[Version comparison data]
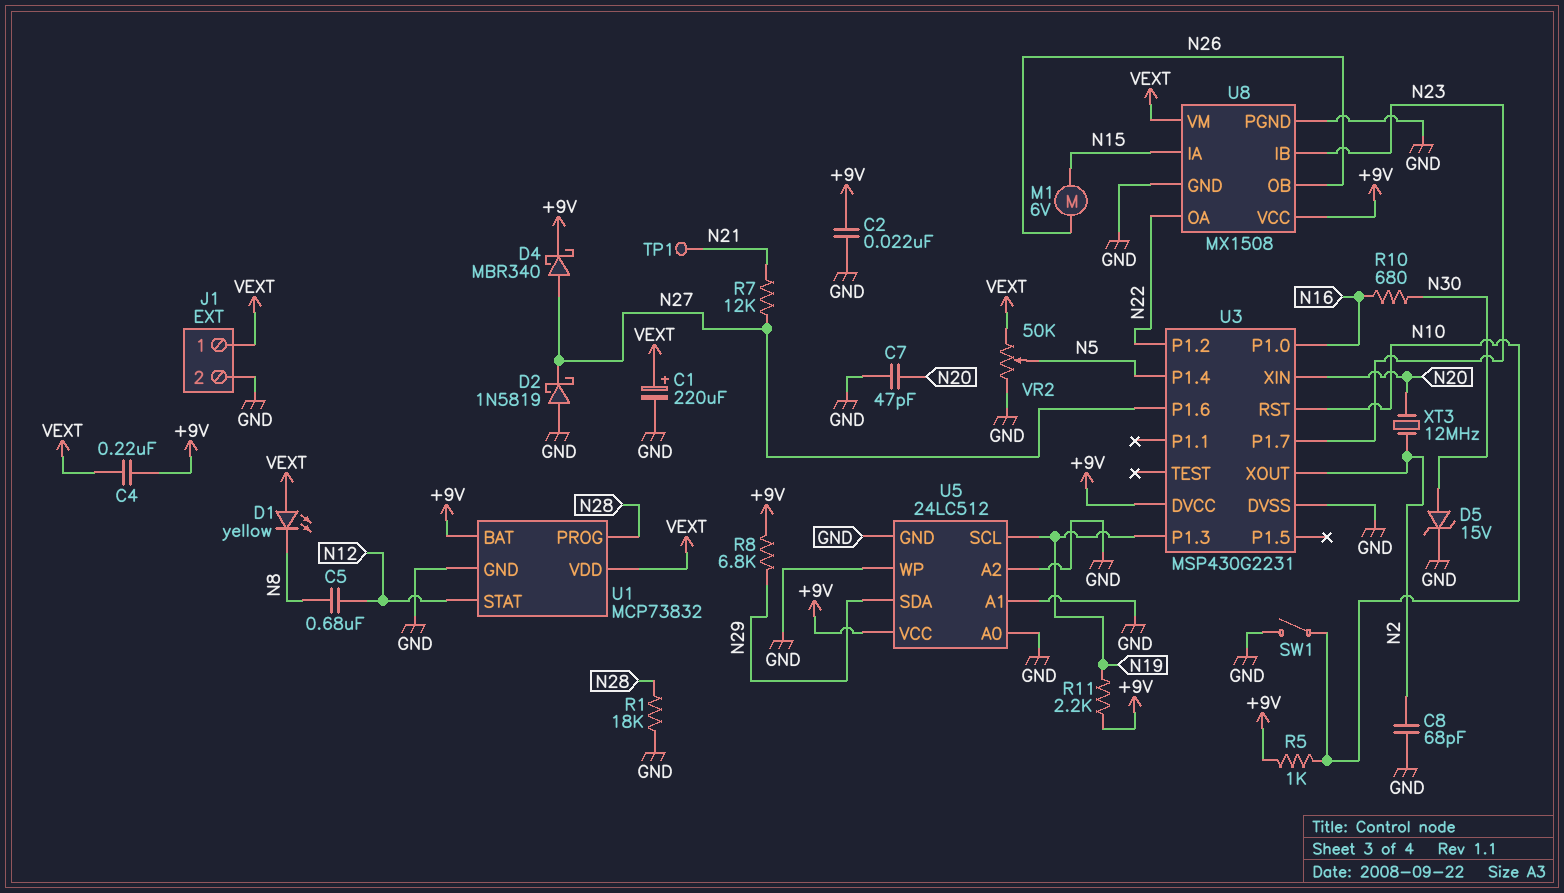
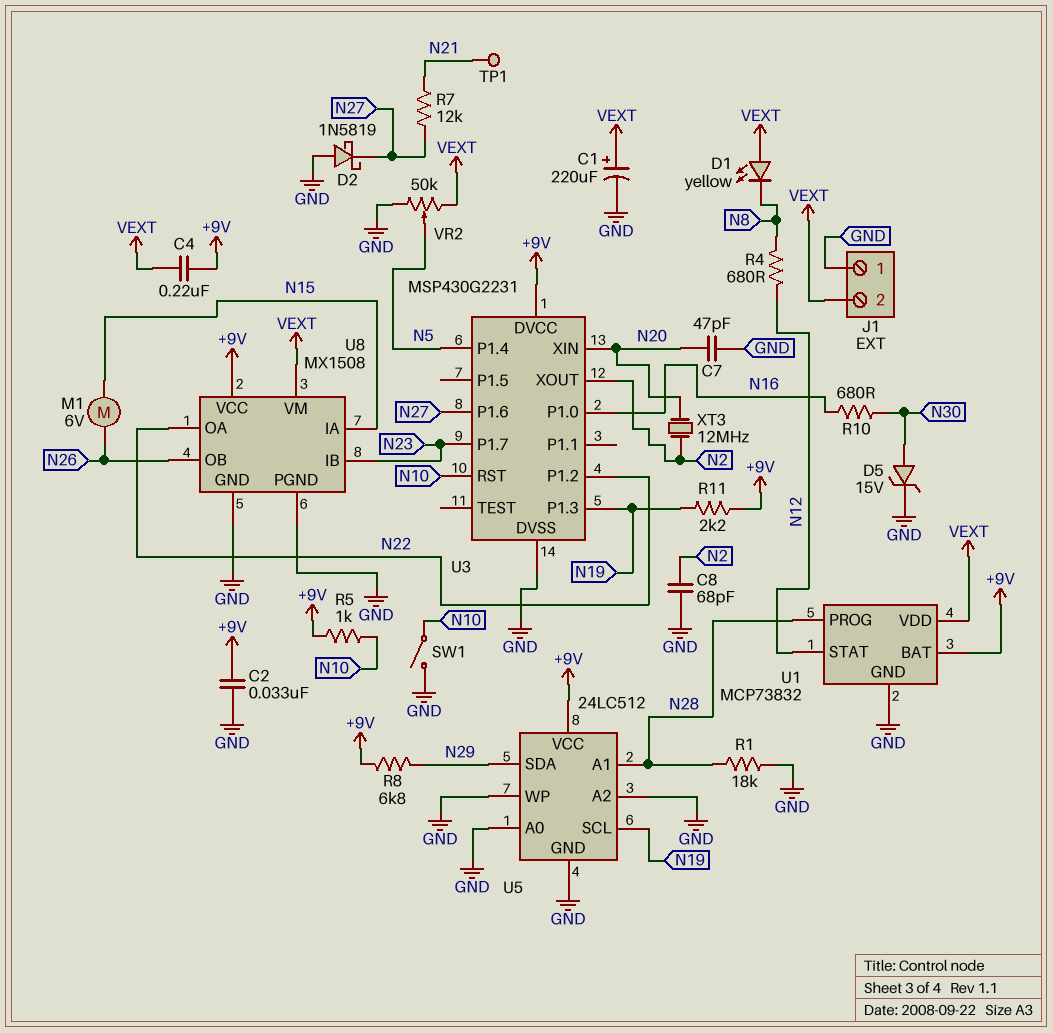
C2: 22nF (+9V, GND) -> 33nF (+9V, GND)
C5: 680nF (N8, N12) -> none
D4: schottky MBR340 (A N27, K +9V) -> none
J1 pin 1: VEXT -> GND
J1 pin 2: GND -> VEXT
R4: none -> 680 (N8, N12)
U5 pin A1: GND -> N28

§ TASK REQUIREMENTS
Give back each line above verbatim, dropping every picture.

§ ANSWER TO THIS EXERCISE
C2: 22nF (+9V, GND) -> 33nF (+9V, GND)
C5: 680nF (N8, N12) -> none
D4: schottky MBR340 (A N27, K +9V) -> none
J1 pin 1: VEXT -> GND
J1 pin 2: GND -> VEXT
R4: none -> 680 (N8, N12)
U5 pin A1: GND -> N28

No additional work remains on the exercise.